_Work item_
Work through the entries below and show every line in which "plus" is found.

_Supplied records_
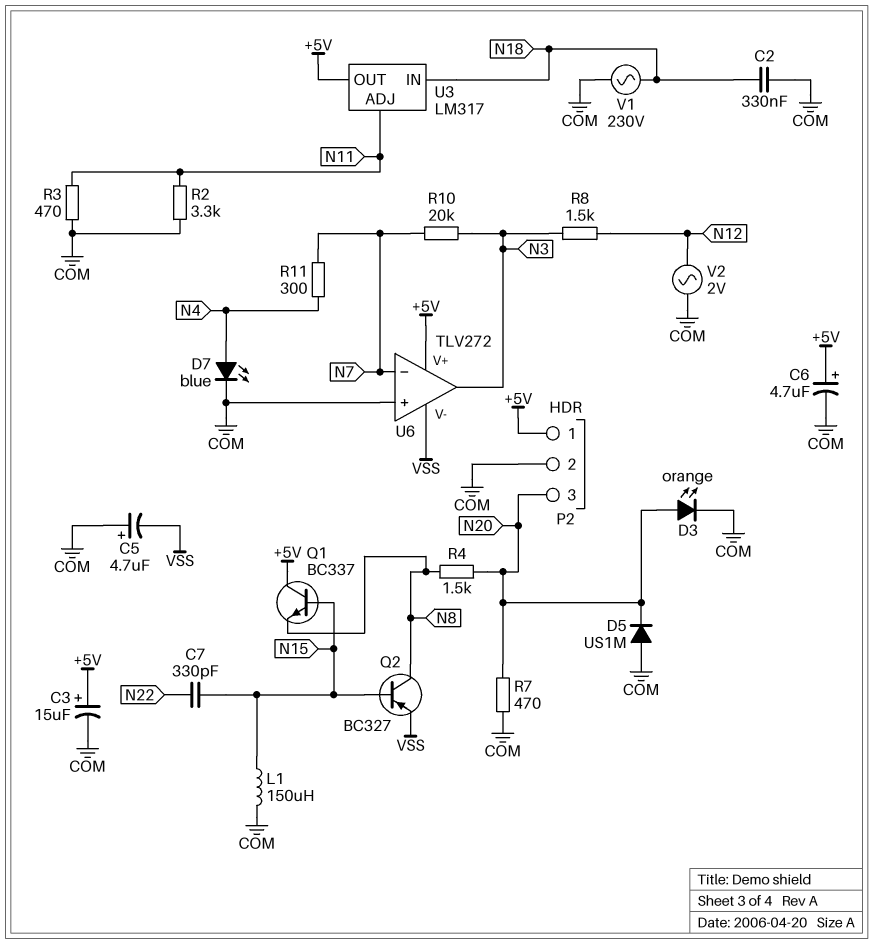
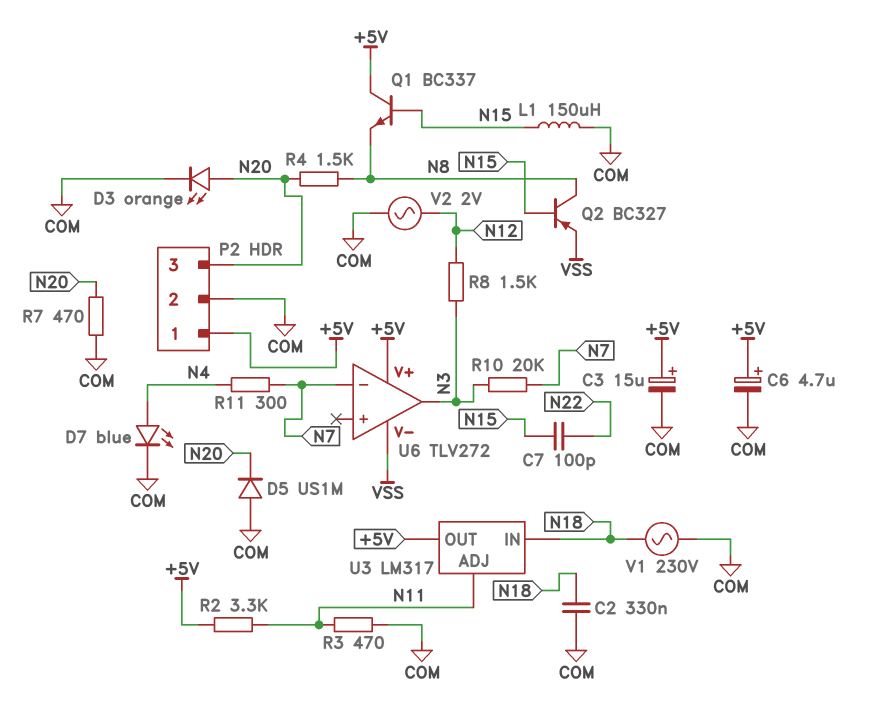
C5: 4.7uF (plus COM, minus VSS) -> none
C7: 330pF (N15, N22) -> 100pF (N15, N22)
R2: 3.3k (COM, N11) -> 3.3k (+5V, N11)
U6 pin in+: COM -> none

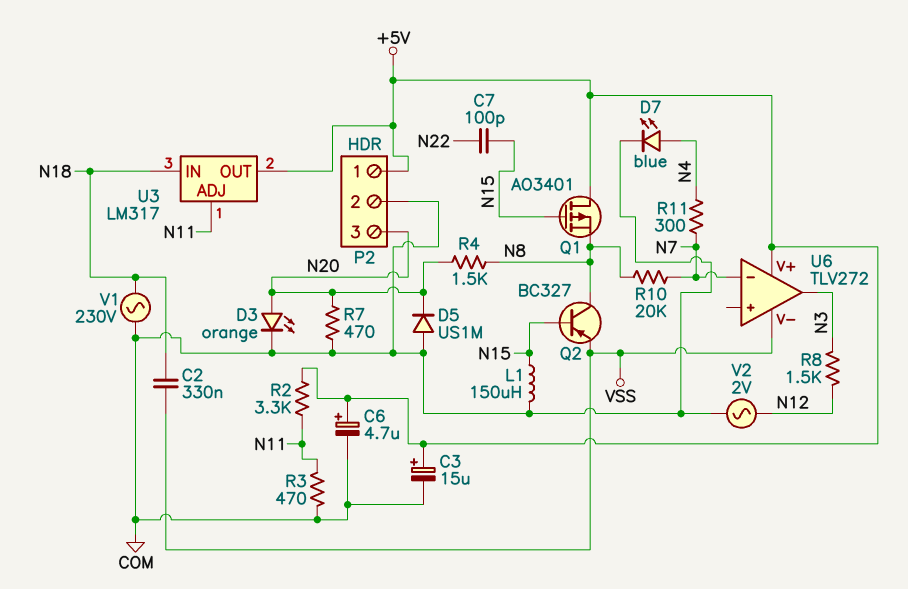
C2: 330nF (COM, N18) -> 330nF (N18, VSS)
Q1: NPN BC337 (B N15, C +5V, E N8) -> PMOS AO3401 (G N15, D +5V, S N8)
R10: 20k (N3, N7) -> 20k (N7, N8)

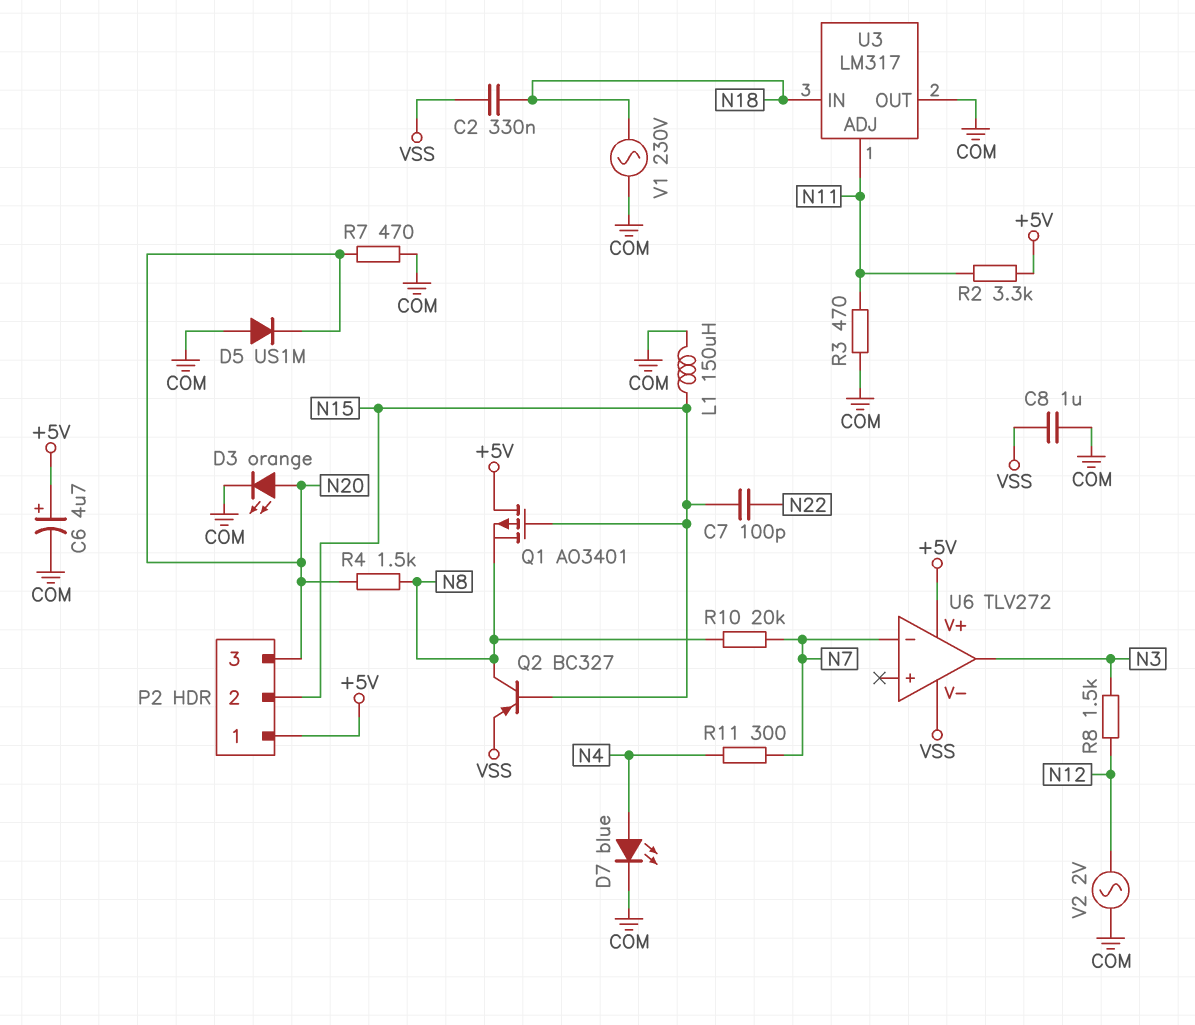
C3: 15uF (plus +5V, minus COM) -> none
C8: none -> 1uF (COM, VSS)
P2 pin 2: COM -> N15
U3 pin OUT: +5V -> COM

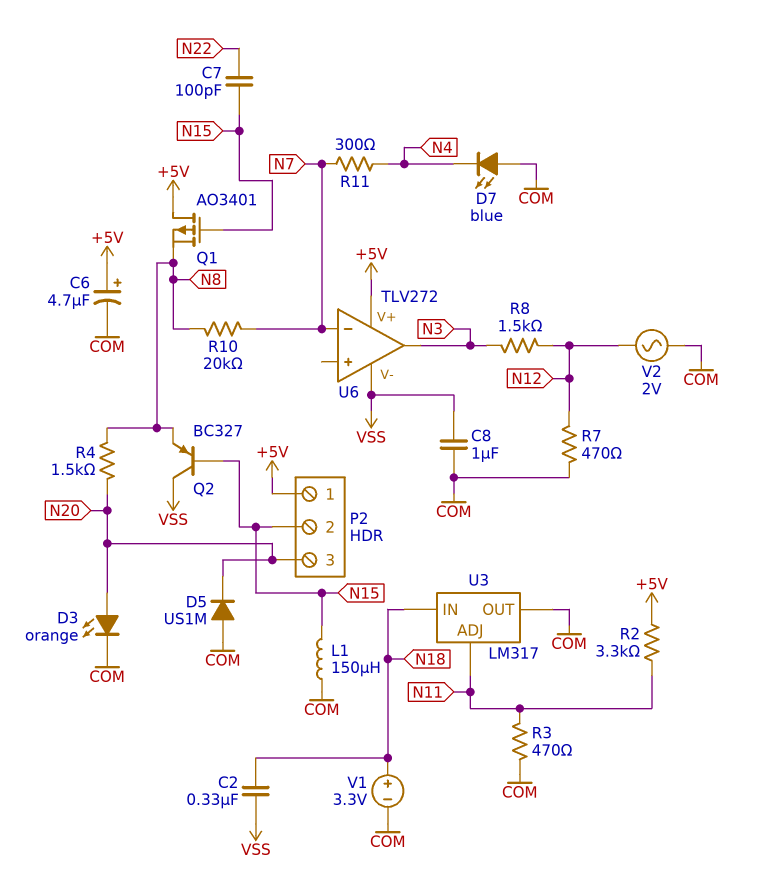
D7: LED blue (A N4, K COM) -> LED blue (A COM, K N4)
Q2: PNP BC327 (B N15, C N8, E VSS) -> PNP BC327 (B N15, C VSS, E N8)
R7: 470 (COM, N20) -> 470 (COM, N12)
V1: AC 230V (COM, N18) -> 3.3V (plus N18, minus COM)

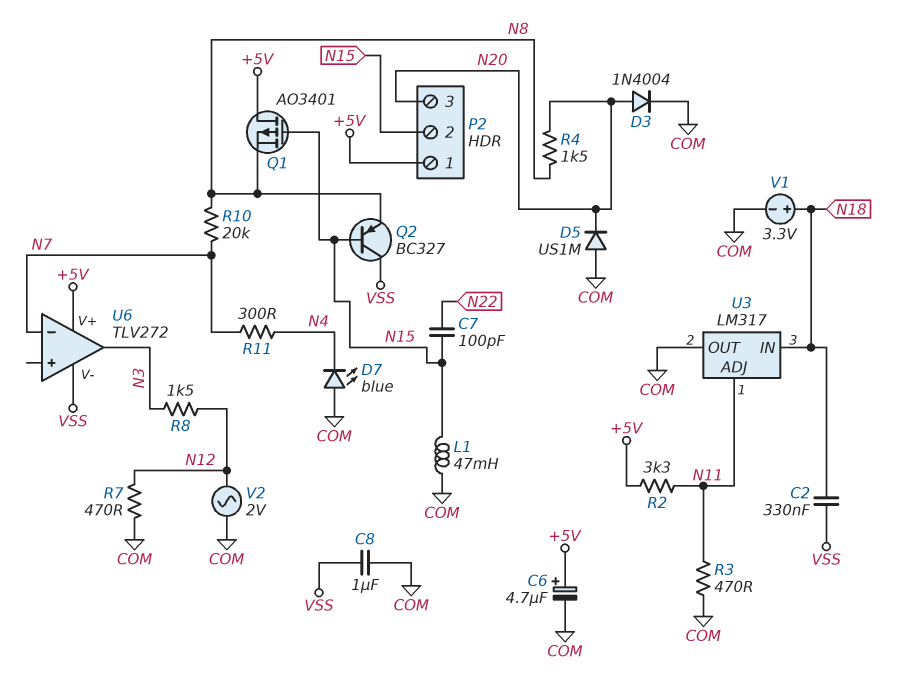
D3: LED orange (A N20, K COM) -> diode 1N4004 (A N20, K COM)
L1: 150uH (COM, N15) -> 47mH (COM, N15)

_Solution for this exercise_
C5: 4.7uF (plus COM, minus VSS) -> none
C3: 15uF (plus +5V, minus COM) -> none
V1: AC 230V (COM, N18) -> 3.3V (plus N18, minus COM)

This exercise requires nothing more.